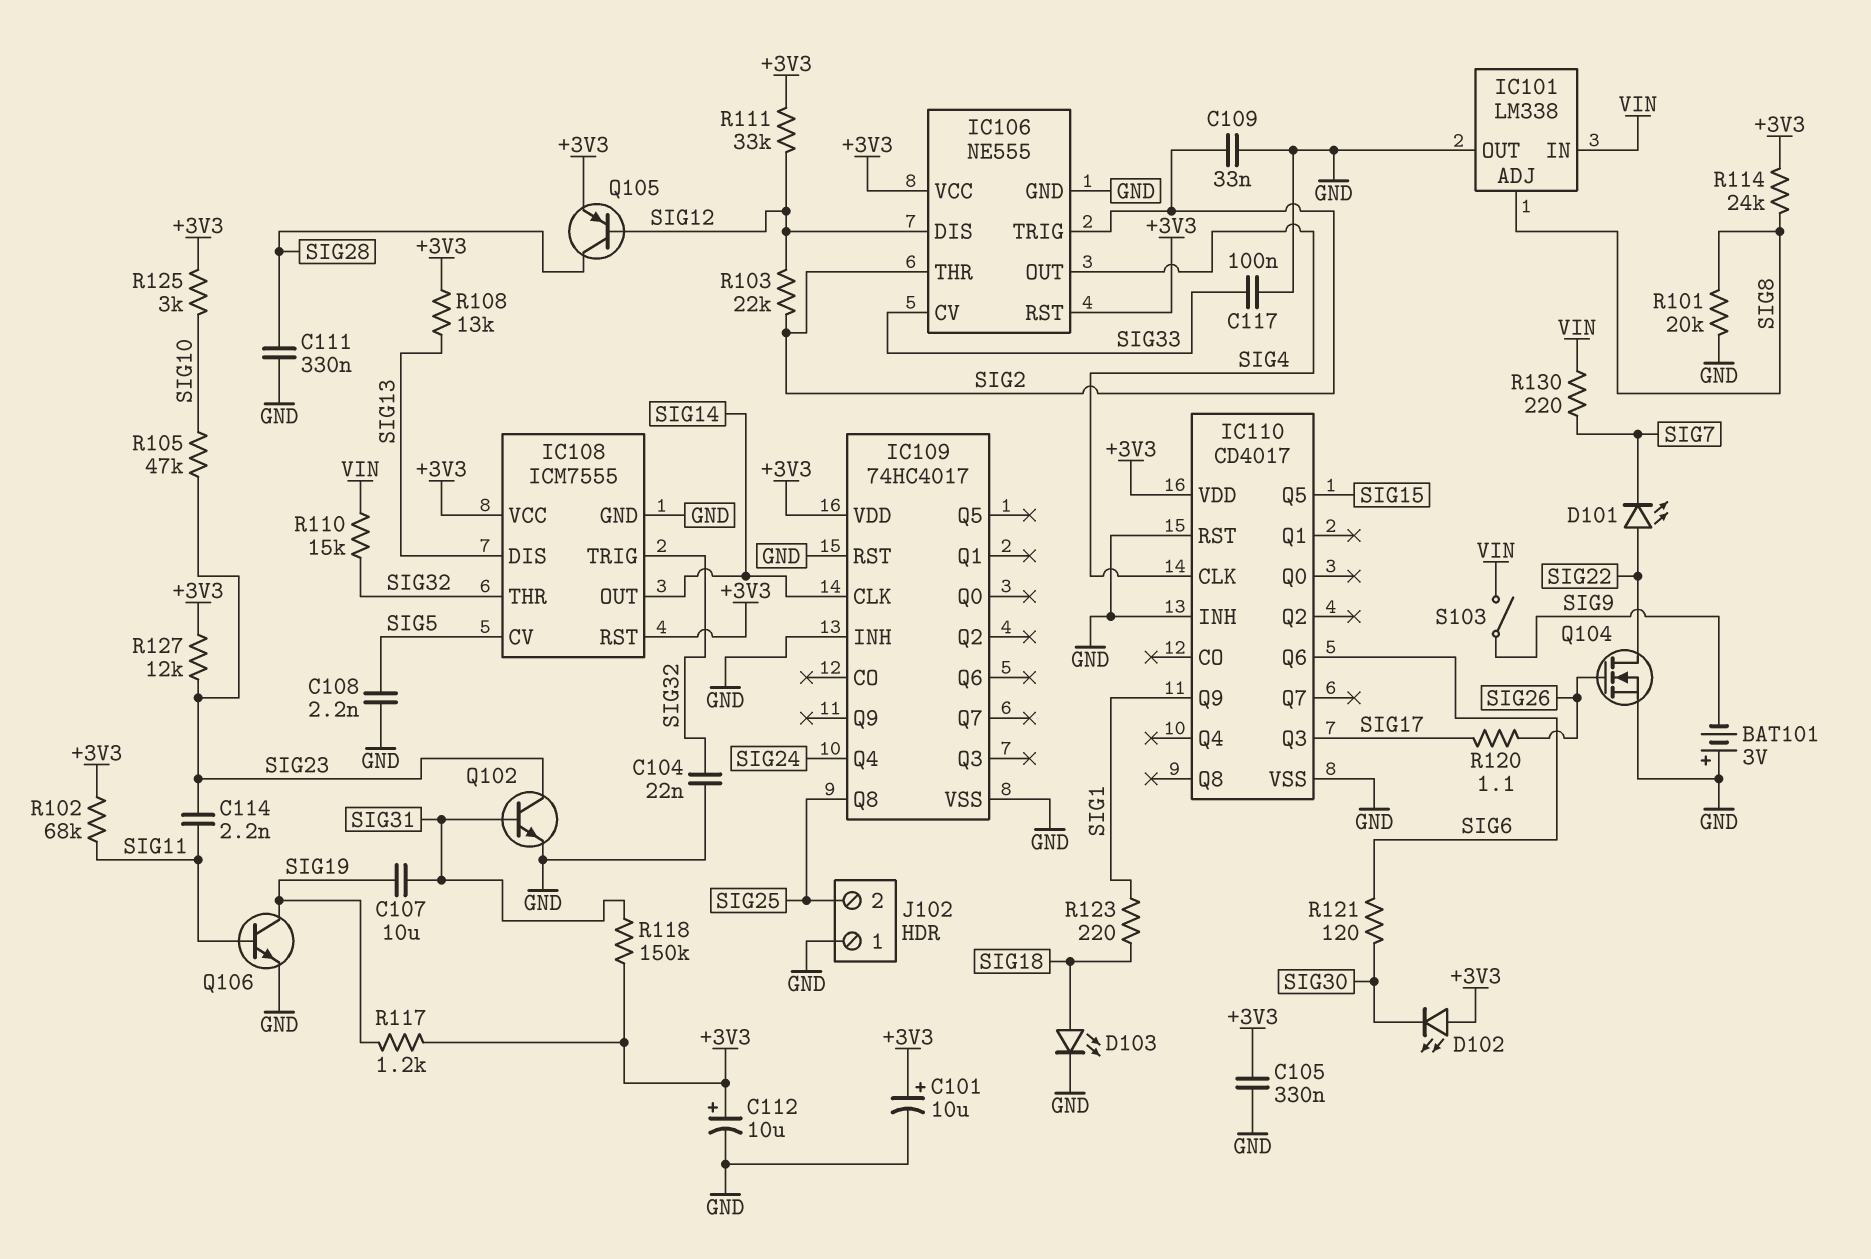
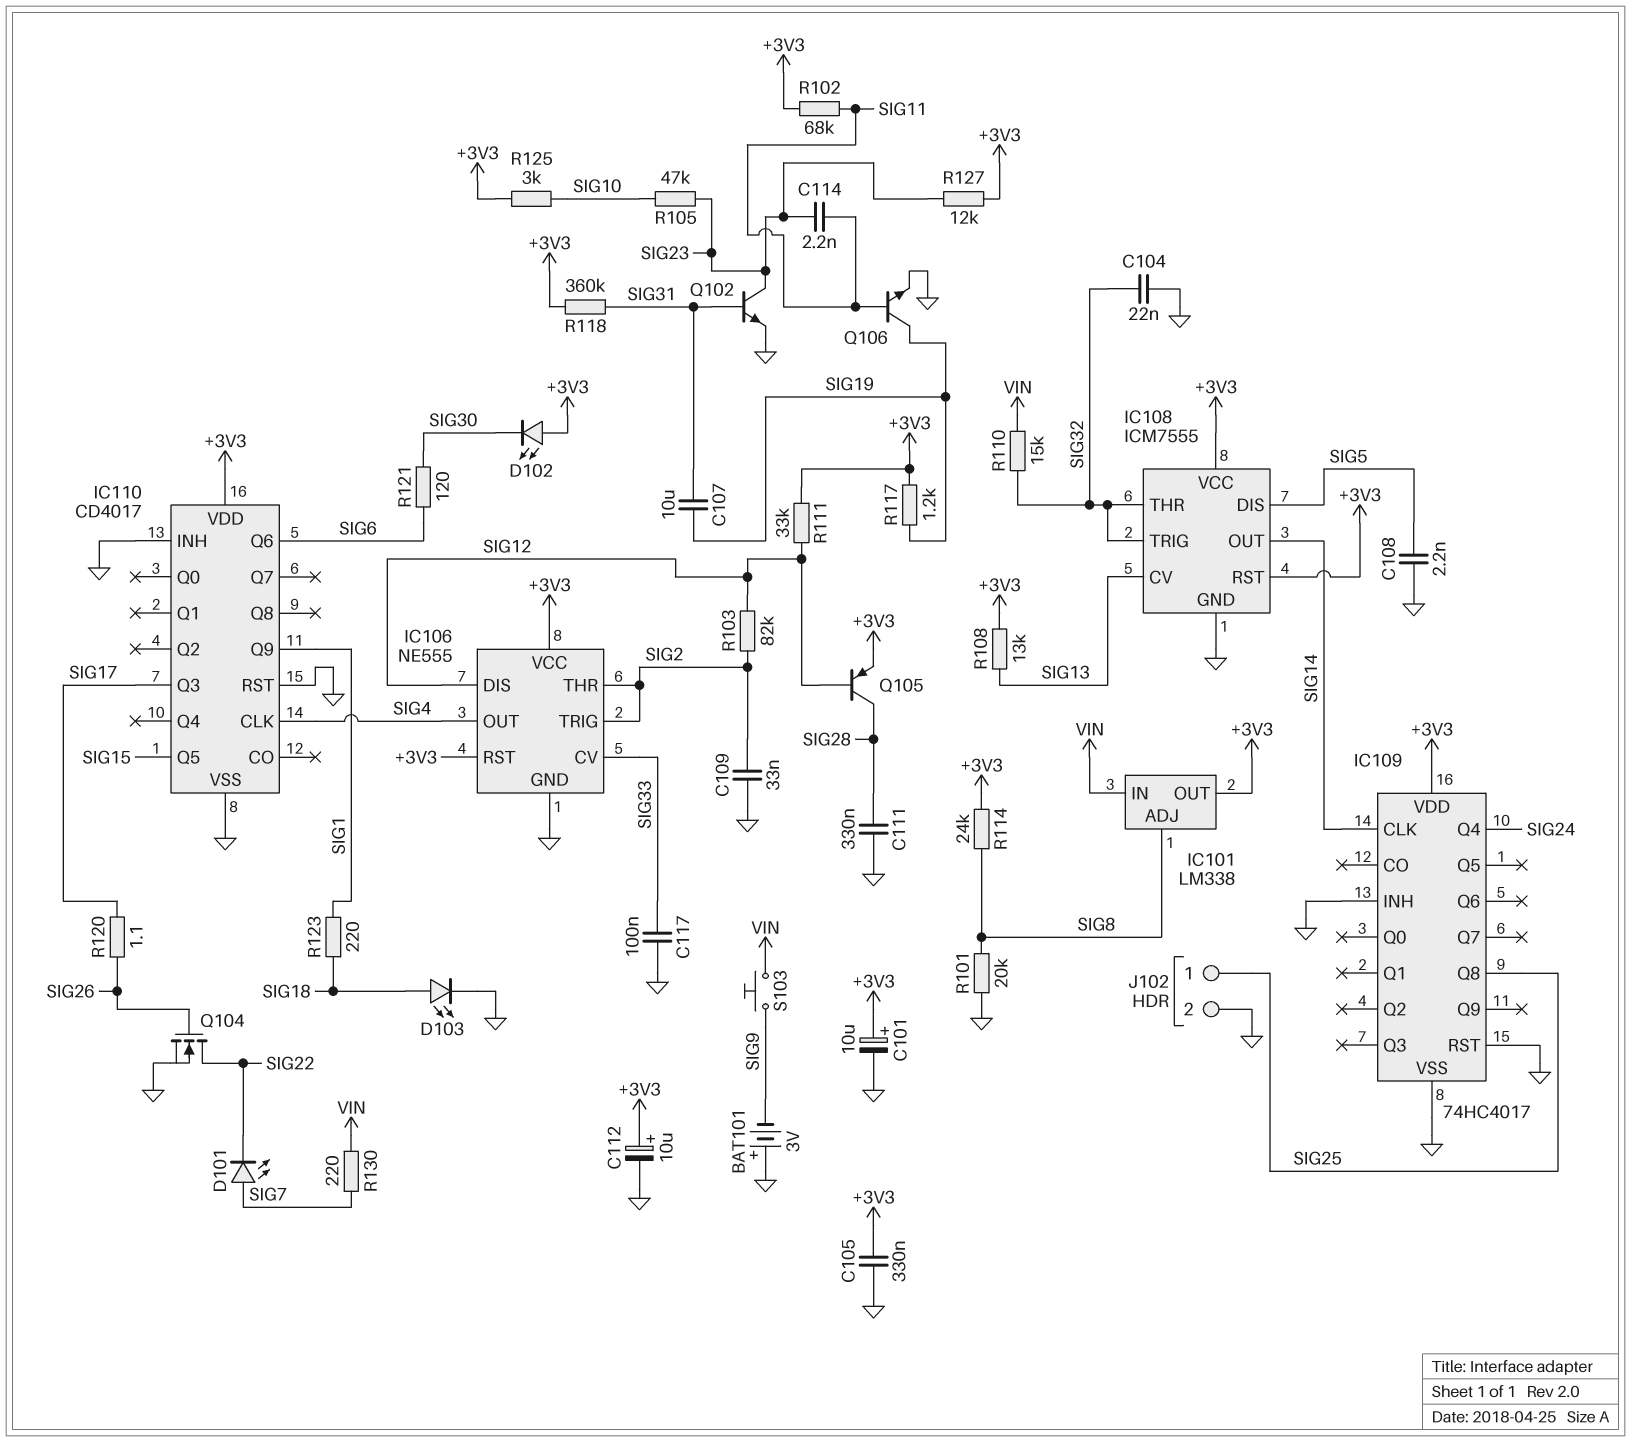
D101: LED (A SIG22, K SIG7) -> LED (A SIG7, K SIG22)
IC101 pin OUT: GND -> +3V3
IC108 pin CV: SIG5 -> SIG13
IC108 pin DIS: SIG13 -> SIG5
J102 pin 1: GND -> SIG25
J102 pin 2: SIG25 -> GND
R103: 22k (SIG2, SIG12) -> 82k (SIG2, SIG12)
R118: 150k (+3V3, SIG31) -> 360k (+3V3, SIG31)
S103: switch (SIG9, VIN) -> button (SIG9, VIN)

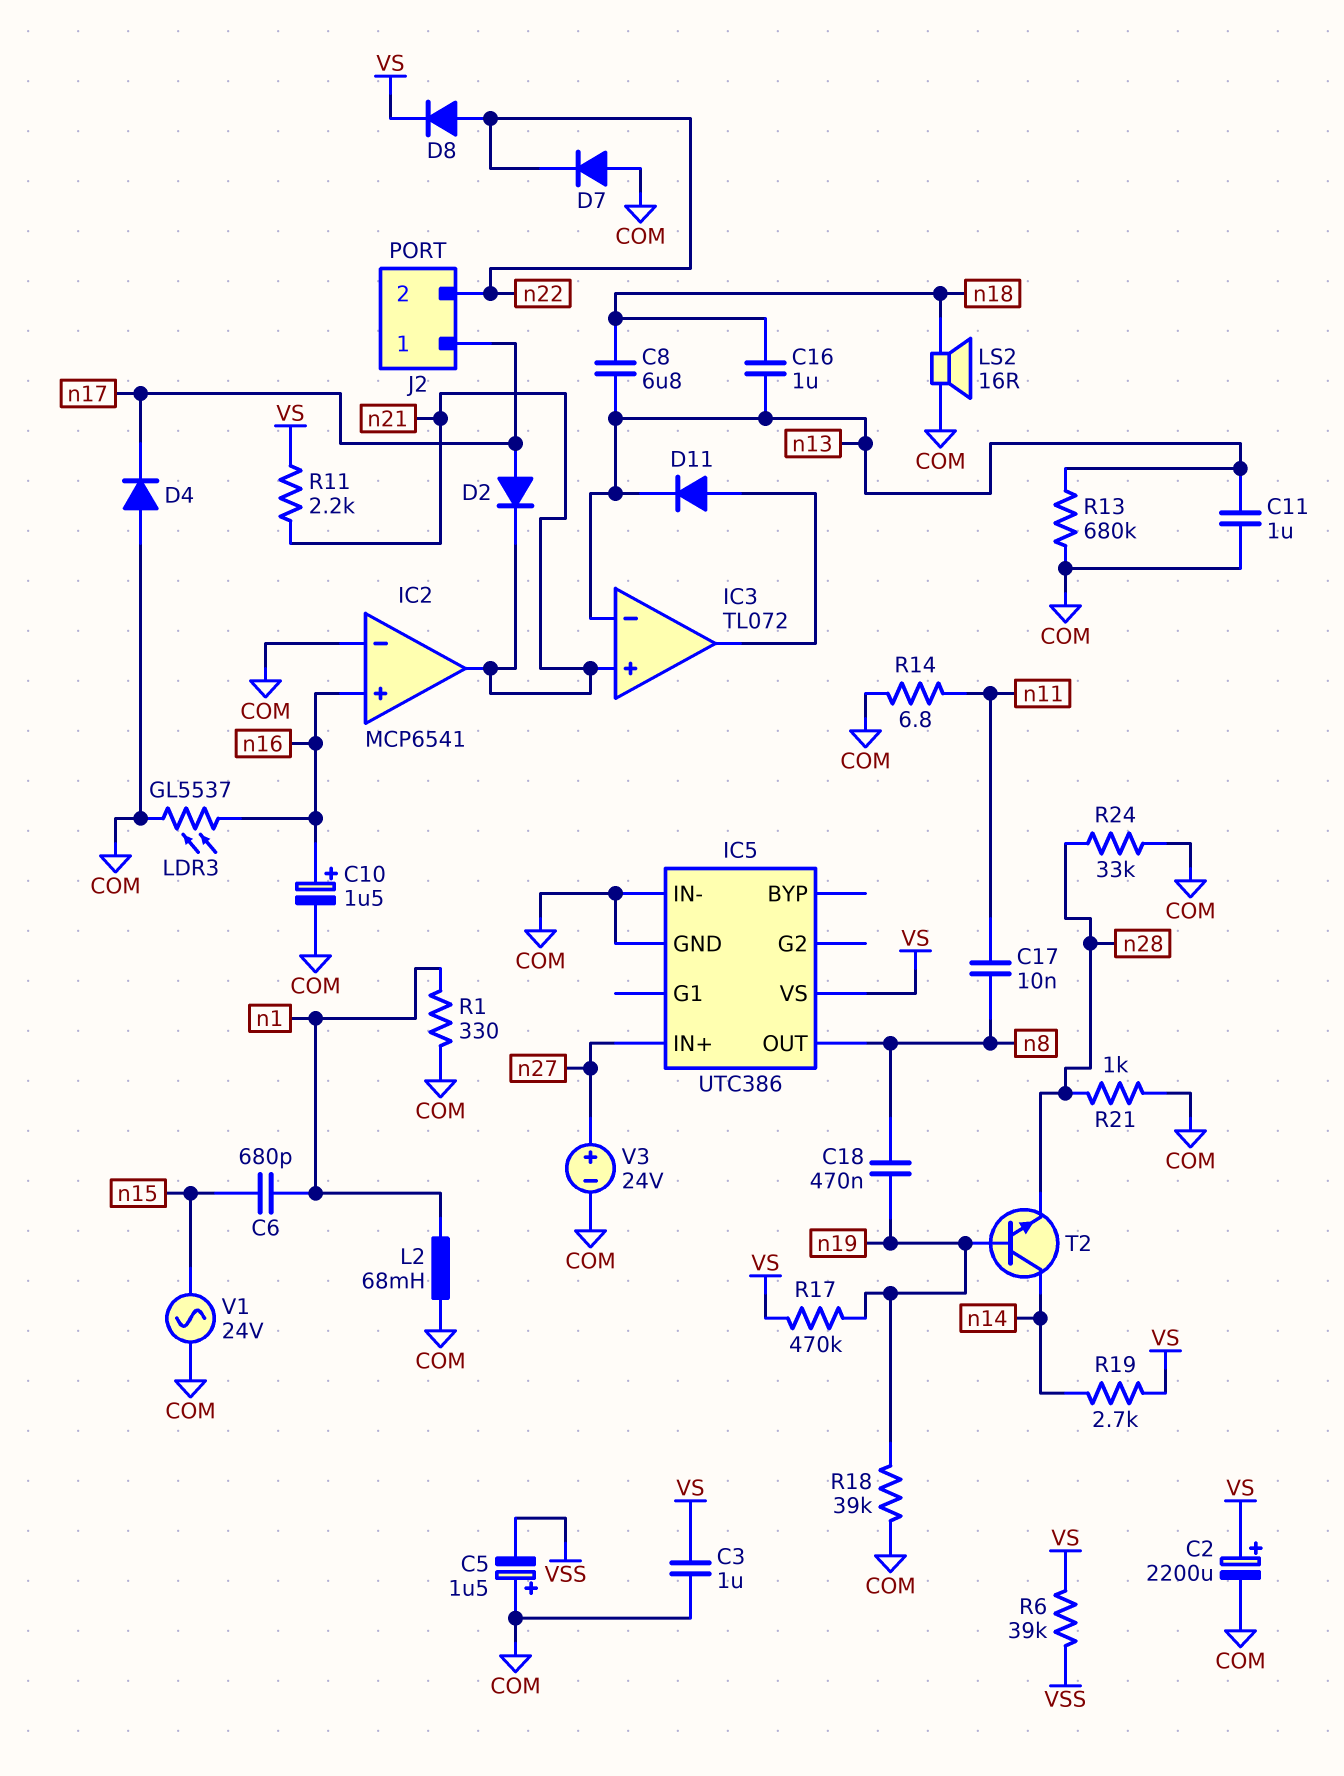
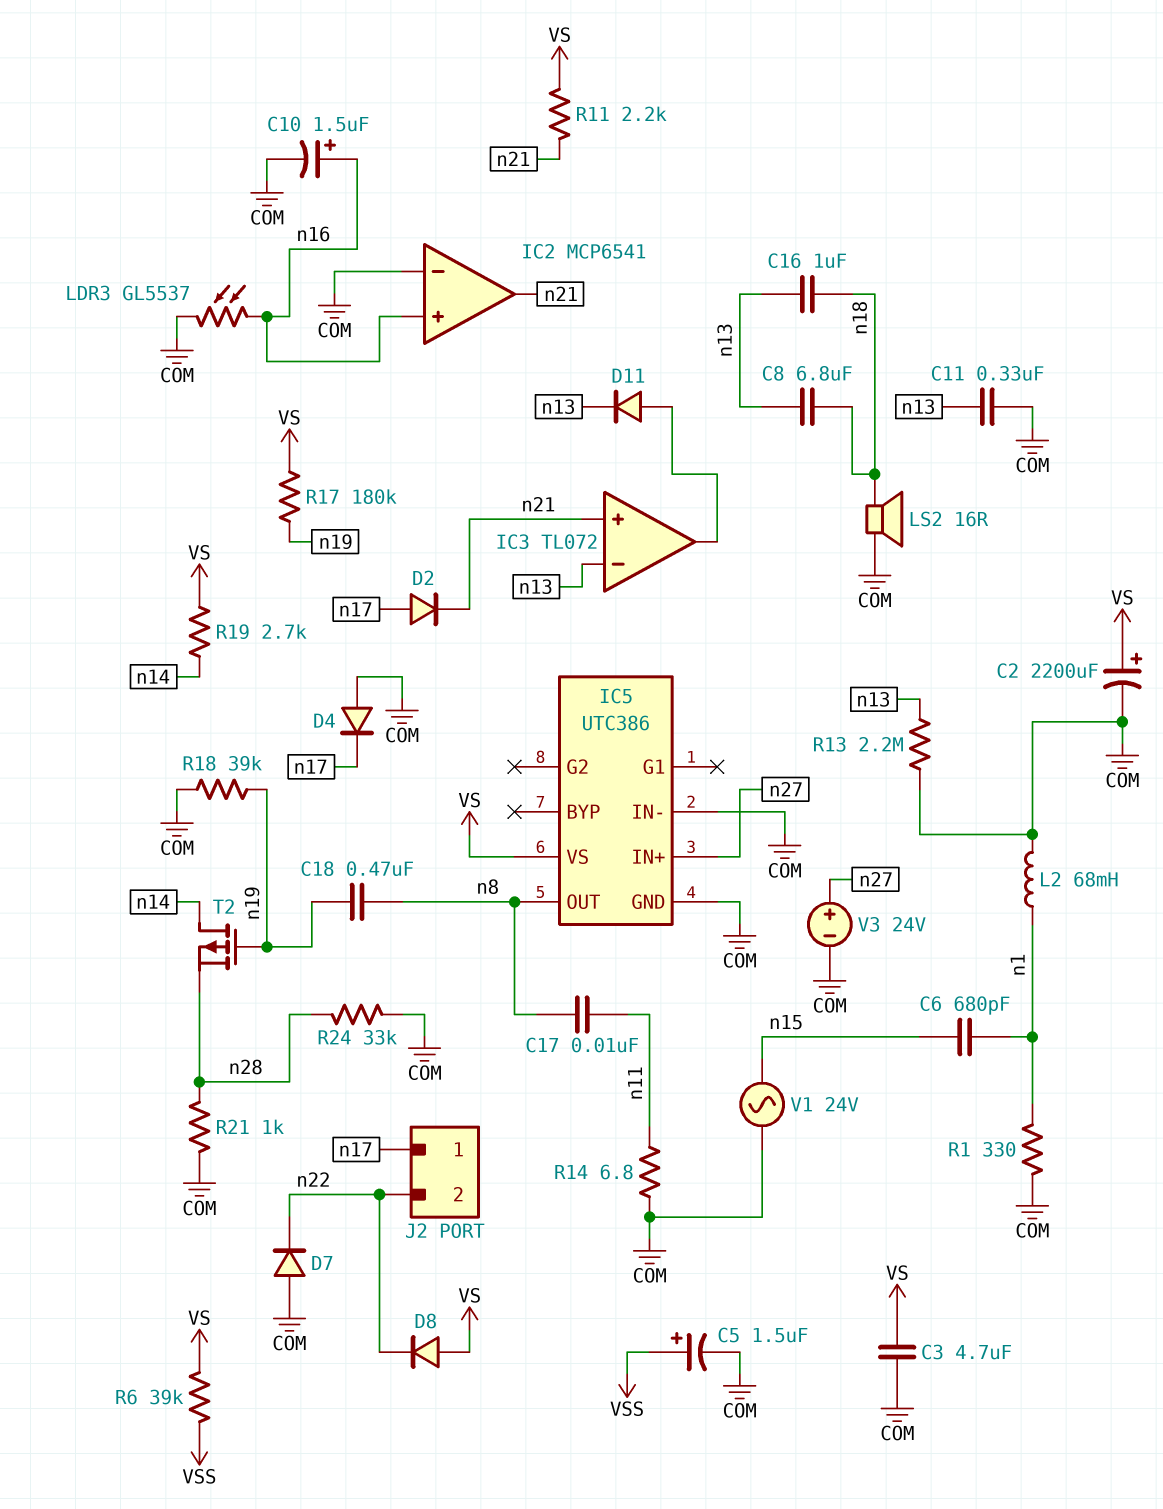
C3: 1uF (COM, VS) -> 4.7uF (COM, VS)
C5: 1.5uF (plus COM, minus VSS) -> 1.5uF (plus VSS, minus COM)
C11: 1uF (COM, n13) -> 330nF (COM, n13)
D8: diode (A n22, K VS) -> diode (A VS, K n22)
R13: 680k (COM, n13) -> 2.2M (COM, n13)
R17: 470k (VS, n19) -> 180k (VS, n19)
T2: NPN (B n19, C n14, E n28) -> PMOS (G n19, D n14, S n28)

* **TASK DIRECTIONS**: Only the text of the records belongs in the answer; reproduce it verbatim, with no pictures.

* **WORKED SOLUTION**:
D101: LED (A SIG22, K SIG7) -> LED (A SIG7, K SIG22)
IC101 pin OUT: GND -> +3V3
IC108 pin CV: SIG5 -> SIG13
IC108 pin DIS: SIG13 -> SIG5
J102 pin 1: GND -> SIG25
J102 pin 2: SIG25 -> GND
R103: 22k (SIG2, SIG12) -> 82k (SIG2, SIG12)
R118: 150k (+3V3, SIG31) -> 360k (+3V3, SIG31)
S103: switch (SIG9, VIN) -> button (SIG9, VIN)

C3: 1uF (COM, VS) -> 4.7uF (COM, VS)
C5: 1.5uF (plus COM, minus VSS) -> 1.5uF (plus VSS, minus COM)
C11: 1uF (COM, n13) -> 330nF (COM, n13)
D8: diode (A n22, K VS) -> diode (A VS, K n22)
R13: 680k (COM, n13) -> 2.2M (COM, n13)
R17: 470k (VS, n19) -> 180k (VS, n19)
T2: NPN (B n19, C n14, E n28) -> PMOS (G n19, D n14, S n28)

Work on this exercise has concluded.